## EXERCISE BRIEF
Could you find every line in the records below that contains the word "none" and copy it?

Difference listings
========
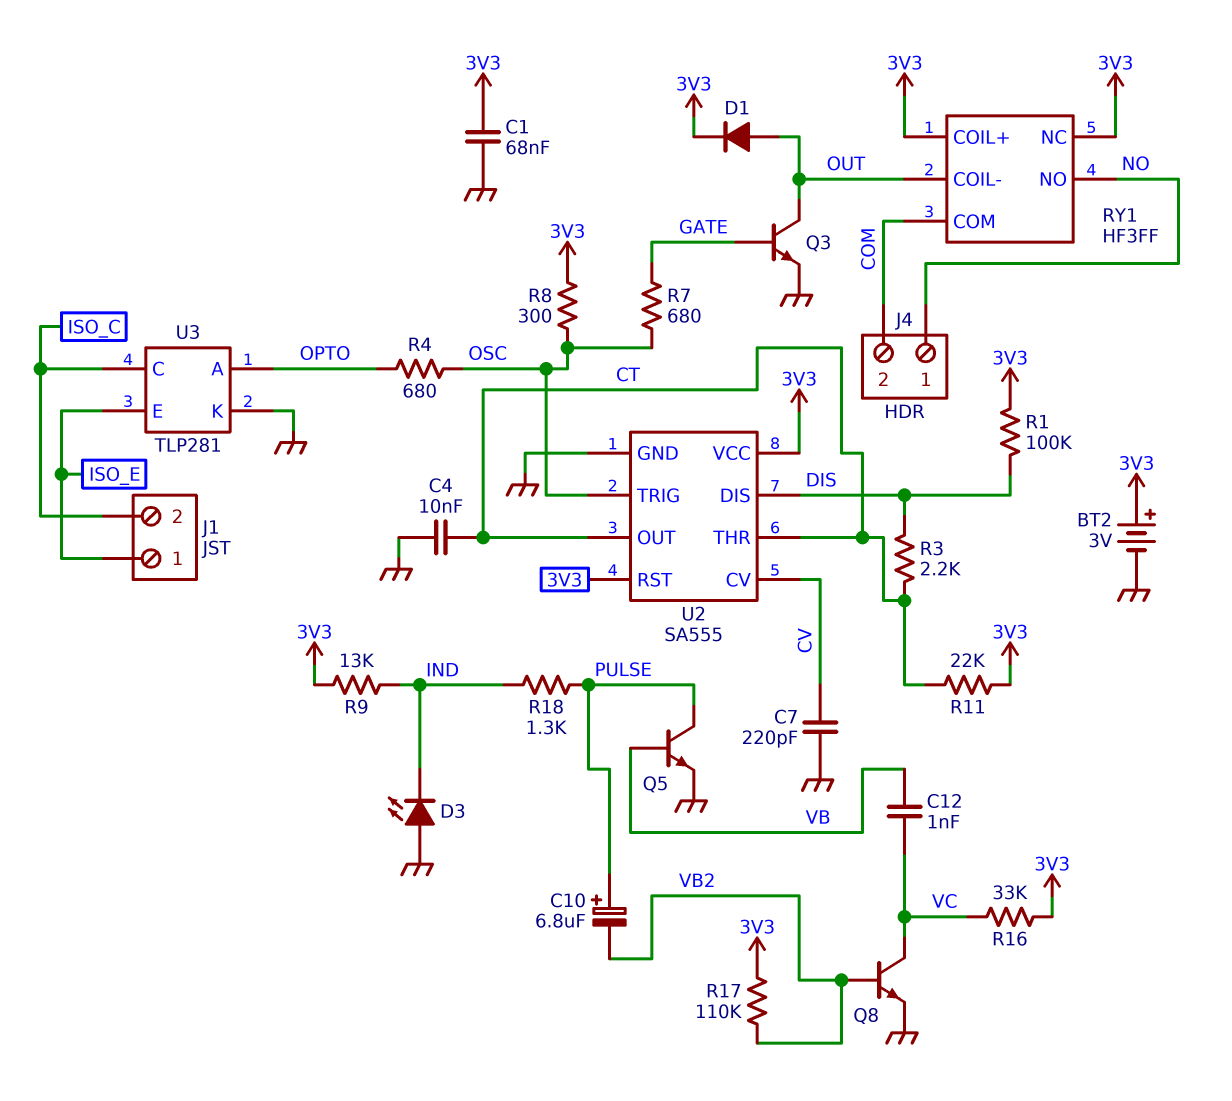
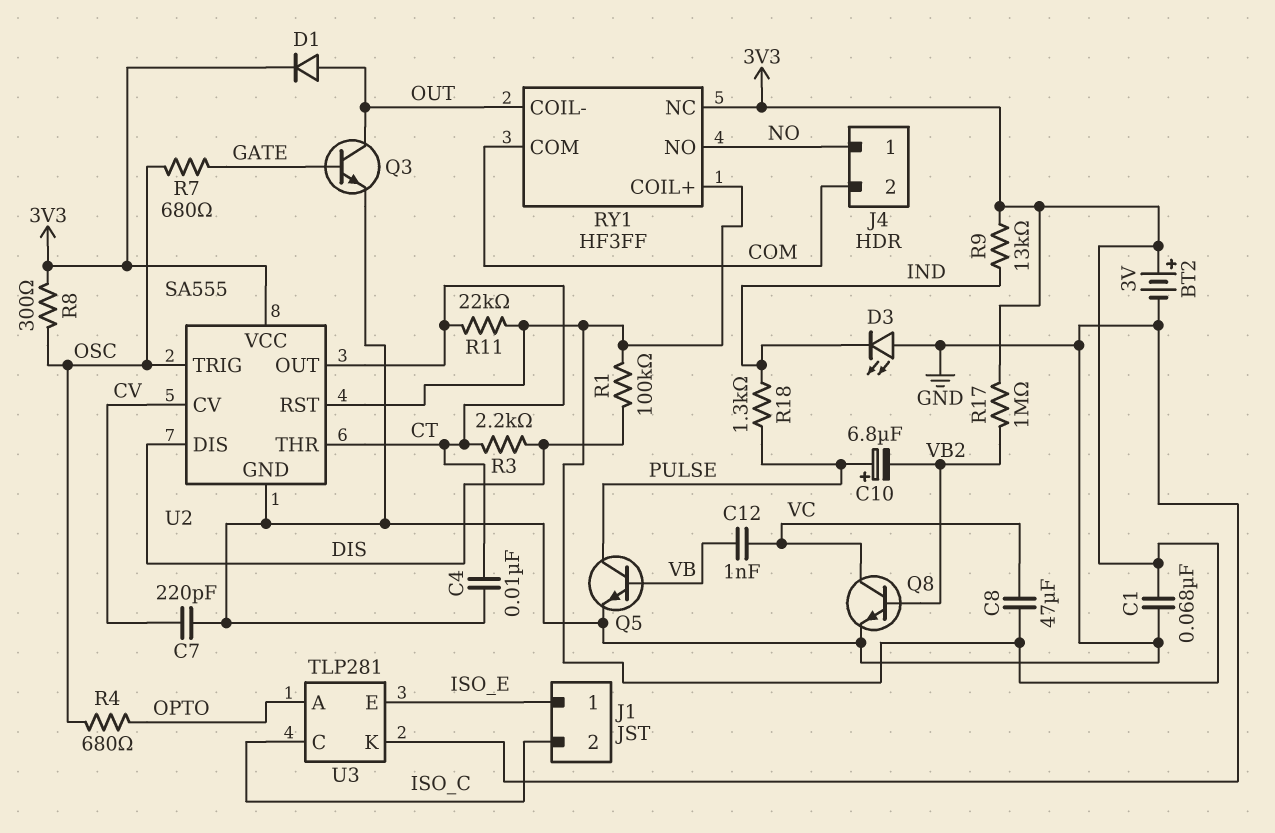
C8: none -> 47uF (3V3, VC)
R16: 33k (3V3, VC) -> none
R17: 110k (3V3, VB2) -> 1M (3V3, VB2)

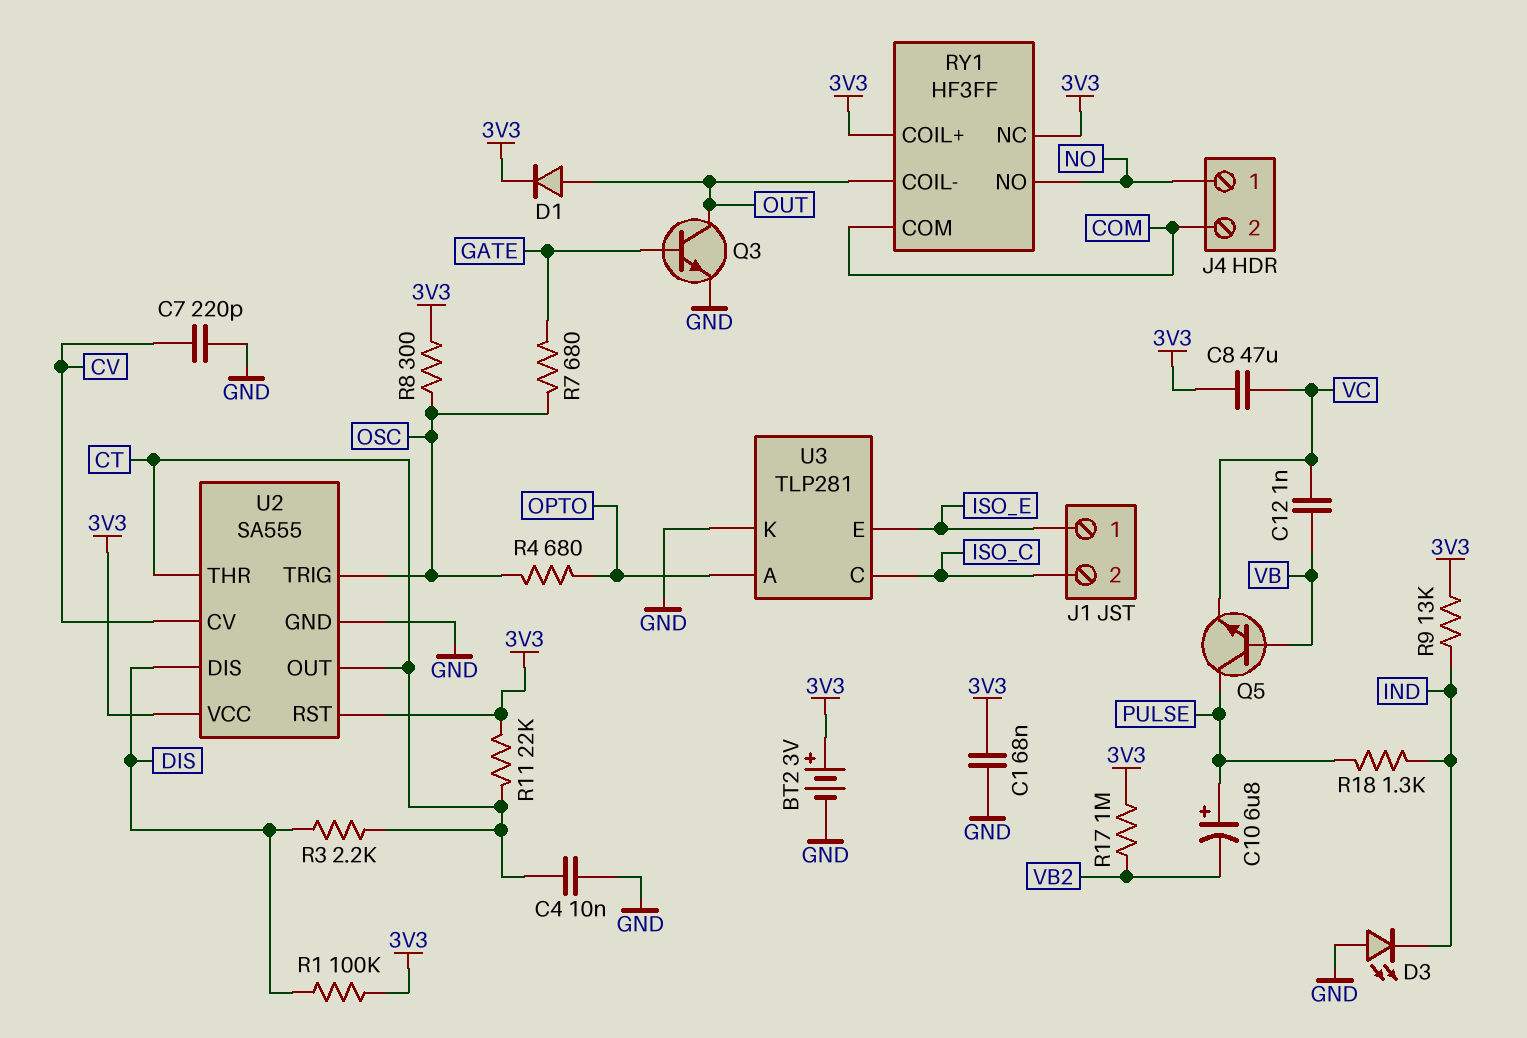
Q5: NPN (B VB, C PULSE, E GND) -> NPN (B VB, C PULSE, E VC)
Q8: NPN (B VB2, C VC, E GND) -> none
========
## PROBLEM SOLUTION
C8: none -> 47uF (3V3, VC)
R16: 33k (3V3, VC) -> none
Q8: NPN (B VB2, C VC, E GND) -> none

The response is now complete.